◆ **RECORDS FOR THE TASK**
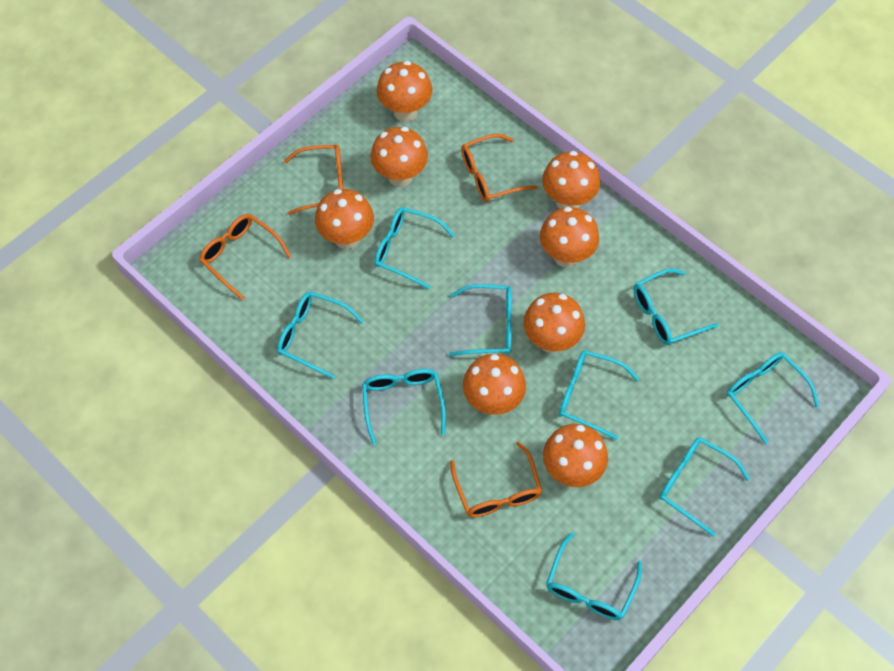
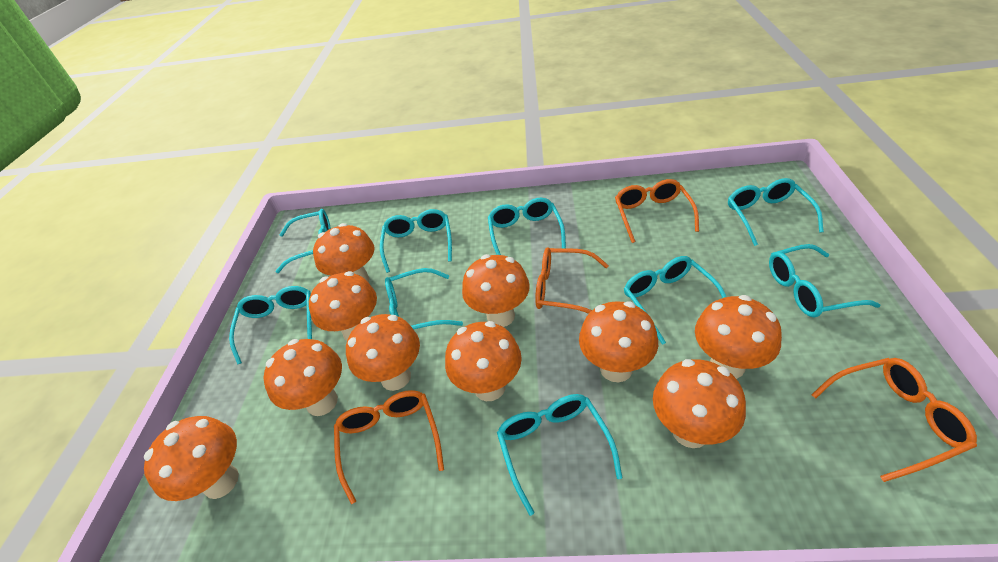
orange mushroom: 8 -> 10

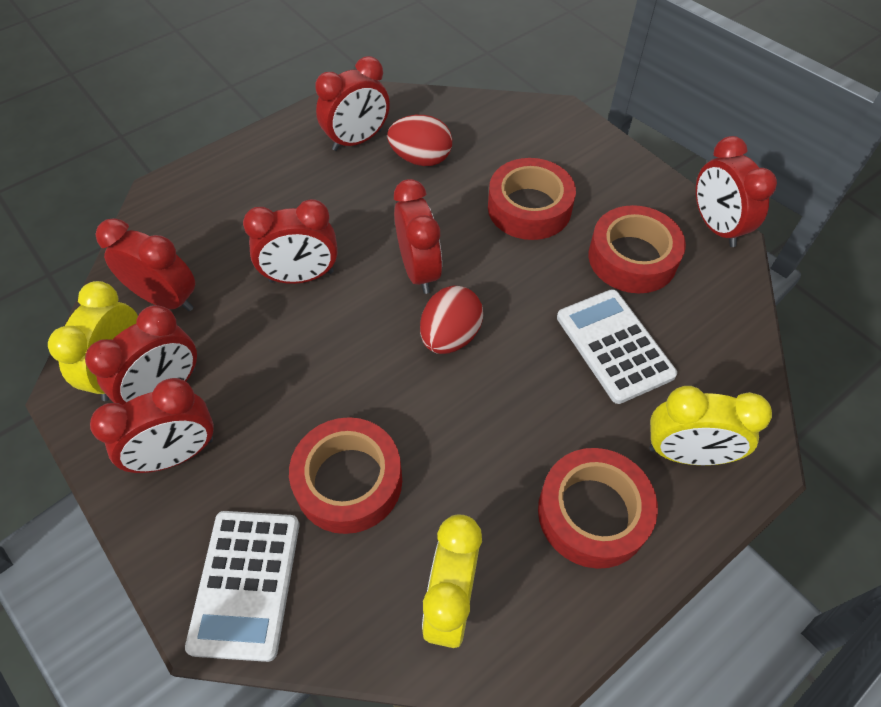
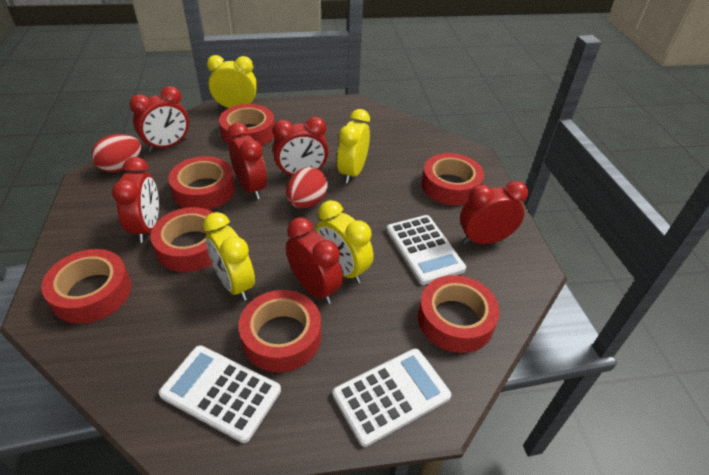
red clock: 7 -> 6
red tape: 4 -> 7
white calculator: 2 -> 3
yellow clock: 3 -> 4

◆ **TRY IT**
Your answer must be an exact transcription of the records above, minus the pictures.

◆ **ANSWER SPACE**
orange mushroom: 8 -> 10

red clock: 7 -> 6
red tape: 4 -> 7
white calculator: 2 -> 3
yellow clock: 3 -> 4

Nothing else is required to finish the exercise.